§ **ABOUT THIS EXERCISE**: Look through the entries below and extract exactly the lines from the one containing "KEYS1 pin K3: D0 -> D8" through the one containing "LCD: LCD2004 -> LCD0802", ends included.
**** INPUT RECORDS ****
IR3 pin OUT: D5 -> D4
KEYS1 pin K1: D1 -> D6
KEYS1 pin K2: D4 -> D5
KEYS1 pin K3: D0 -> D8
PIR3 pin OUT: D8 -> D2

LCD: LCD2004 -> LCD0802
****
**** INPUT RECORDS ****
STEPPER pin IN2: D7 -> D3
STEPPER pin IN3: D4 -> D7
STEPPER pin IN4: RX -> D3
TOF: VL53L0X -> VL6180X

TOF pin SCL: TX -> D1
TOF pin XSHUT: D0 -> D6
****
§ **TASK OUTPUT**:
KEYS1 pin K3: D0 -> D8
PIR3 pin OUT: D8 -> D2

LCD: LCD2004 -> LCD0802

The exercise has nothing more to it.